Spatial reasoning question data:
* * * *
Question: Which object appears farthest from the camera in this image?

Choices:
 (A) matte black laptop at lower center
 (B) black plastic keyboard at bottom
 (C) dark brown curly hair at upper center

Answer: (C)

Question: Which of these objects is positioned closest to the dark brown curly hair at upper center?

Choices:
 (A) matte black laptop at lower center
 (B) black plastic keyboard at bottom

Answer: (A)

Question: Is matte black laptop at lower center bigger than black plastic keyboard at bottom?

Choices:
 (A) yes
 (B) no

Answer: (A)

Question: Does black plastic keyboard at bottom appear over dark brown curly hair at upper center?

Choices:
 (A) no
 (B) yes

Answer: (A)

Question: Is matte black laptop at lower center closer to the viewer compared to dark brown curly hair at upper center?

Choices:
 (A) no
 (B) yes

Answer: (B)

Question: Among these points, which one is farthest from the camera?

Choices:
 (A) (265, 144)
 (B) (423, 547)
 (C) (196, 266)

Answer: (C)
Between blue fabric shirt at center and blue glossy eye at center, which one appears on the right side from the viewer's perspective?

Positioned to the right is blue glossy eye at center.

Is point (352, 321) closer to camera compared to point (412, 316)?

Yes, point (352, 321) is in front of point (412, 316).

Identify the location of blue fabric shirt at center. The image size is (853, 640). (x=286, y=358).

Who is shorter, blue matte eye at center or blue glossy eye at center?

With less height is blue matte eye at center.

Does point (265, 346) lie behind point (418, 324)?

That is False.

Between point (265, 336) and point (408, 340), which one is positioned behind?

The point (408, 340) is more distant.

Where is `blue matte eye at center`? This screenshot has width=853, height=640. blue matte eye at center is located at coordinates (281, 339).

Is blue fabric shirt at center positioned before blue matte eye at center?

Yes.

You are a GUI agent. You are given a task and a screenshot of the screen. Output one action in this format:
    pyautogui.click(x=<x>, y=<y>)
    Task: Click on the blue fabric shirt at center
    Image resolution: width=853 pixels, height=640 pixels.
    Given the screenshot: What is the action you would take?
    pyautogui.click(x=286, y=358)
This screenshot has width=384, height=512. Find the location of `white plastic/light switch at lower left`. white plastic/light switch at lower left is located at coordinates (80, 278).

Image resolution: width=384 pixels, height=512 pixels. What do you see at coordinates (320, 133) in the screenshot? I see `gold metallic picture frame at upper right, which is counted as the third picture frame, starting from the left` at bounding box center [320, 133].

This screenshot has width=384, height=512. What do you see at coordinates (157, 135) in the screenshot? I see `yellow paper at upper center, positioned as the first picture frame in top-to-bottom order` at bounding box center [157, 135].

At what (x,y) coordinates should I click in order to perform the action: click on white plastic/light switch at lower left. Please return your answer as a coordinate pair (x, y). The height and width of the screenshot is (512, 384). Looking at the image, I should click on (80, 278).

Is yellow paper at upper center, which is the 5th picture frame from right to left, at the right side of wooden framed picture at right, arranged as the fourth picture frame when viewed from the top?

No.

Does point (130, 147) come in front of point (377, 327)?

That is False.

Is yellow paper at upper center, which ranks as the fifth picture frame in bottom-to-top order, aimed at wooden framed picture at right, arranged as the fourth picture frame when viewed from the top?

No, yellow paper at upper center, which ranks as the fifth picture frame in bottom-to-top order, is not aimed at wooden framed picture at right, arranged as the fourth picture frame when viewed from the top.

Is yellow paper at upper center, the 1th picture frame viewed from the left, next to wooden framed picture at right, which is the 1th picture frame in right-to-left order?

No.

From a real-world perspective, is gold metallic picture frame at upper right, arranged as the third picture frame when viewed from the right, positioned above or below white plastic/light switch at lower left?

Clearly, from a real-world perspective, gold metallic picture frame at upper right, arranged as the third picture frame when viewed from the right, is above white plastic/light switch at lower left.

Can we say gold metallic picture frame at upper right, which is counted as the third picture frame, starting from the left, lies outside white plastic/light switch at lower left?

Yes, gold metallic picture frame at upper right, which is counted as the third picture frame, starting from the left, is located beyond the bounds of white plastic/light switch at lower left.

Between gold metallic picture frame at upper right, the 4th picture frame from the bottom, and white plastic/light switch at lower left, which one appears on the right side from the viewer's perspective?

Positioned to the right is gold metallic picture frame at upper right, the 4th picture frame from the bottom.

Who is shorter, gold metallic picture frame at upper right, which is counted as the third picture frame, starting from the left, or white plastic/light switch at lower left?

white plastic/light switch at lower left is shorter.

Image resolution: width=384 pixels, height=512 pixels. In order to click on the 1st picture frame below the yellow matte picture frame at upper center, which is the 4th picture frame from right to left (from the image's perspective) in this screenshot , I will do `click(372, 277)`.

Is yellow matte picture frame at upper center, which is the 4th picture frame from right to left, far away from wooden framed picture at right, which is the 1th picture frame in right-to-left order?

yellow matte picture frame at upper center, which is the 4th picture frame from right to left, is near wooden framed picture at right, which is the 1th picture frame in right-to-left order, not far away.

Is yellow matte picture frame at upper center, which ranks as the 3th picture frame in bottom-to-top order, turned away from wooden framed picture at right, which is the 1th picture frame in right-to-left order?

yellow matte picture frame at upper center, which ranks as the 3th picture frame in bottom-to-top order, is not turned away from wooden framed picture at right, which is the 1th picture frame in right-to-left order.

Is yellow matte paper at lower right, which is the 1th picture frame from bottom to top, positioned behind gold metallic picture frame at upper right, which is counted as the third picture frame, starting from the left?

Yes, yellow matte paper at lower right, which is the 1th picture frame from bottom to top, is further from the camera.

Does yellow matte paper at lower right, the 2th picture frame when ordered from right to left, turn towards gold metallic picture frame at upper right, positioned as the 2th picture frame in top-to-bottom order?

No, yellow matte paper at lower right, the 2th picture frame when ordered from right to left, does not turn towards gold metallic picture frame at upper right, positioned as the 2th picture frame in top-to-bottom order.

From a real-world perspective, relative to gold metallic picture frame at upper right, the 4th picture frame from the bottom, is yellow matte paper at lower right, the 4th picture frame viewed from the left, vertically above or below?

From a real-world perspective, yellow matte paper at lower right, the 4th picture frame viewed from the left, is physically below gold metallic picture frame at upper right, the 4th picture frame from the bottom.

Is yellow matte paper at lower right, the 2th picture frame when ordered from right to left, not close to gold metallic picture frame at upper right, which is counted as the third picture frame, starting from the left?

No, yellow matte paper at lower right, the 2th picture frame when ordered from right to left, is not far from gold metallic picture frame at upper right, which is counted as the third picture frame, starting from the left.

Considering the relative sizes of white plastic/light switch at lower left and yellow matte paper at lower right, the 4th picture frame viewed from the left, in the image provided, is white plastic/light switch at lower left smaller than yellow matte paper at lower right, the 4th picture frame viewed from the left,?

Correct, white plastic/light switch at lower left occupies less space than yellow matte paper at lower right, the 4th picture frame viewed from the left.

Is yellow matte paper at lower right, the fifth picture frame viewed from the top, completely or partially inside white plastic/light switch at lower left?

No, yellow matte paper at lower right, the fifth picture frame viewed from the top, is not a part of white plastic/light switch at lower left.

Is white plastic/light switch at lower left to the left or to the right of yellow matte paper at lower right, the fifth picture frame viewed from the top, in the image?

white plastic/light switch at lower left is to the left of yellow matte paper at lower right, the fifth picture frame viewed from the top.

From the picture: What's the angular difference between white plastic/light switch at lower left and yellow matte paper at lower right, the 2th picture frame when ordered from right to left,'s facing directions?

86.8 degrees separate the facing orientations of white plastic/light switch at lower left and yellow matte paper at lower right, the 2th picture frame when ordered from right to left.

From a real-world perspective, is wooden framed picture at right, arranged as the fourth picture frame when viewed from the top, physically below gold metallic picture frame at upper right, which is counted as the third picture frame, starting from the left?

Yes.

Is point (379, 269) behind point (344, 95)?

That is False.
* * * *
Problem: Repeat all of the data above word for word, with nothing changed.

Exercise output:
Question: Which object appears farthest from the camera in this image?

Choices:
 (A) matte black laptop at lower center
 (B) black plastic keyboard at bottom
 (C) dark brown curly hair at upper center

Answer: (C)

Question: Which of these objects is positioned closest to the dark brown curly hair at upper center?

Choices:
 (A) matte black laptop at lower center
 (B) black plastic keyboard at bottom

Answer: (A)

Question: Is matte black laptop at lower center bigger than black plastic keyboard at bottom?

Choices:
 (A) yes
 (B) no

Answer: (A)

Question: Does black plastic keyboard at bottom appear over dark brown curly hair at upper center?

Choices:
 (A) no
 (B) yes

Answer: (A)

Question: Is matte black laptop at lower center closer to the viewer compared to dark brown curly hair at upper center?

Choices:
 (A) no
 (B) yes

Answer: (B)

Question: Among these points, which one is farthest from the camera?

Choices:
 (A) (265, 144)
 (B) (423, 547)
 (C) (196, 266)

Answer: (C)
Between blue fabric shirt at center and blue glossy eye at center, which one appears on the right side from the viewer's perspective?

Positioned to the right is blue glossy eye at center.

Is point (352, 321) closer to camera compared to point (412, 316)?

Yes, point (352, 321) is in front of point (412, 316).

Identify the location of blue fabric shirt at center. The image size is (853, 640). (x=286, y=358).

Who is shorter, blue matte eye at center or blue glossy eye at center?

With less height is blue matte eye at center.

Does point (265, 346) lie behind point (418, 324)?

That is False.

Between point (265, 336) and point (408, 340), which one is positioned behind?

The point (408, 340) is more distant.

Where is `blue matte eye at center`? This screenshot has width=853, height=640. blue matte eye at center is located at coordinates (281, 339).

Is blue fabric shirt at center positioned before blue matte eye at center?

Yes.

You are a GUI agent. You are given a task and a screenshot of the screen. Output one action in this format:
    pyautogui.click(x=<x>, y=<y>)
    Task: Click on the blue fabric shirt at center
    Image resolution: width=853 pixels, height=640 pixels.
    Given the screenshot: What is the action you would take?
    pyautogui.click(x=286, y=358)
This screenshot has width=384, height=512. Find the location of `white plastic/light switch at lower left`. white plastic/light switch at lower left is located at coordinates (80, 278).

Image resolution: width=384 pixels, height=512 pixels. What do you see at coordinates (320, 133) in the screenshot? I see `gold metallic picture frame at upper right, which is counted as the third picture frame, starting from the left` at bounding box center [320, 133].

This screenshot has width=384, height=512. What do you see at coordinates (157, 135) in the screenshot? I see `yellow paper at upper center, positioned as the first picture frame in top-to-bottom order` at bounding box center [157, 135].

At what (x,y) coordinates should I click in order to perform the action: click on white plastic/light switch at lower left. Please return your answer as a coordinate pair (x, y). The height and width of the screenshot is (512, 384). Looking at the image, I should click on (80, 278).

Is yellow paper at upper center, which is the 5th picture frame from right to left, at the right side of wooden framed picture at right, arranged as the fourth picture frame when viewed from the top?

No.

Does point (130, 147) come in front of point (377, 327)?

That is False.

Is yellow paper at upper center, which ranks as the fifth picture frame in bottom-to-top order, aimed at wooden framed picture at right, arranged as the fourth picture frame when viewed from the top?

No, yellow paper at upper center, which ranks as the fifth picture frame in bottom-to-top order, is not aimed at wooden framed picture at right, arranged as the fourth picture frame when viewed from the top.

Is yellow paper at upper center, the 1th picture frame viewed from the left, next to wooden framed picture at right, which is the 1th picture frame in right-to-left order?

No.

From a real-world perspective, is gold metallic picture frame at upper right, arranged as the third picture frame when viewed from the right, positioned above or below white plastic/light switch at lower left?

Clearly, from a real-world perspective, gold metallic picture frame at upper right, arranged as the third picture frame when viewed from the right, is above white plastic/light switch at lower left.

Can we say gold metallic picture frame at upper right, which is counted as the third picture frame, starting from the left, lies outside white plastic/light switch at lower left?

Yes, gold metallic picture frame at upper right, which is counted as the third picture frame, starting from the left, is located beyond the bounds of white plastic/light switch at lower left.

Between gold metallic picture frame at upper right, the 4th picture frame from the bottom, and white plastic/light switch at lower left, which one appears on the right side from the viewer's perspective?

Positioned to the right is gold metallic picture frame at upper right, the 4th picture frame from the bottom.

Who is shorter, gold metallic picture frame at upper right, which is counted as the third picture frame, starting from the left, or white plastic/light switch at lower left?

white plastic/light switch at lower left is shorter.

Image resolution: width=384 pixels, height=512 pixels. In order to click on the 1st picture frame below the yellow matte picture frame at upper center, which is the 4th picture frame from right to left (from the image's perspective) in this screenshot , I will do `click(372, 277)`.

Is yellow matte picture frame at upper center, which is the 4th picture frame from right to left, far away from wooden framed picture at right, which is the 1th picture frame in right-to-left order?

yellow matte picture frame at upper center, which is the 4th picture frame from right to left, is near wooden framed picture at right, which is the 1th picture frame in right-to-left order, not far away.

Is yellow matte picture frame at upper center, which ranks as the 3th picture frame in bottom-to-top order, turned away from wooden framed picture at right, which is the 1th picture frame in right-to-left order?

yellow matte picture frame at upper center, which ranks as the 3th picture frame in bottom-to-top order, is not turned away from wooden framed picture at right, which is the 1th picture frame in right-to-left order.

Is yellow matte paper at lower right, which is the 1th picture frame from bottom to top, positioned behind gold metallic picture frame at upper right, which is counted as the third picture frame, starting from the left?

Yes, yellow matte paper at lower right, which is the 1th picture frame from bottom to top, is further from the camera.

Does yellow matte paper at lower right, the 2th picture frame when ordered from right to left, turn towards gold metallic picture frame at upper right, positioned as the 2th picture frame in top-to-bottom order?

No, yellow matte paper at lower right, the 2th picture frame when ordered from right to left, does not turn towards gold metallic picture frame at upper right, positioned as the 2th picture frame in top-to-bottom order.

From a real-world perspective, relative to gold metallic picture frame at upper right, the 4th picture frame from the bottom, is yellow matte paper at lower right, the 4th picture frame viewed from the left, vertically above or below?

From a real-world perspective, yellow matte paper at lower right, the 4th picture frame viewed from the left, is physically below gold metallic picture frame at upper right, the 4th picture frame from the bottom.

Is yellow matte paper at lower right, the 2th picture frame when ordered from right to left, not close to gold metallic picture frame at upper right, which is counted as the third picture frame, starting from the left?

No, yellow matte paper at lower right, the 2th picture frame when ordered from right to left, is not far from gold metallic picture frame at upper right, which is counted as the third picture frame, starting from the left.

Considering the relative sizes of white plastic/light switch at lower left and yellow matte paper at lower right, the 4th picture frame viewed from the left, in the image provided, is white plastic/light switch at lower left smaller than yellow matte paper at lower right, the 4th picture frame viewed from the left,?

Correct, white plastic/light switch at lower left occupies less space than yellow matte paper at lower right, the 4th picture frame viewed from the left.

Is yellow matte paper at lower right, the fifth picture frame viewed from the top, completely or partially inside white plastic/light switch at lower left?

No, yellow matte paper at lower right, the fifth picture frame viewed from the top, is not a part of white plastic/light switch at lower left.

Is white plastic/light switch at lower left to the left or to the right of yellow matte paper at lower right, the fifth picture frame viewed from the top, in the image?

white plastic/light switch at lower left is to the left of yellow matte paper at lower right, the fifth picture frame viewed from the top.

From the picture: What's the angular difference between white plastic/light switch at lower left and yellow matte paper at lower right, the 2th picture frame when ordered from right to left,'s facing directions?

86.8 degrees separate the facing orientations of white plastic/light switch at lower left and yellow matte paper at lower right, the 2th picture frame when ordered from right to left.

From a real-world perspective, is wooden framed picture at right, arranged as the fourth picture frame when viewed from the top, physically below gold metallic picture frame at upper right, which is counted as the third picture frame, starting from the left?

Yes.

Is point (379, 269) behind point (344, 95)?

That is False.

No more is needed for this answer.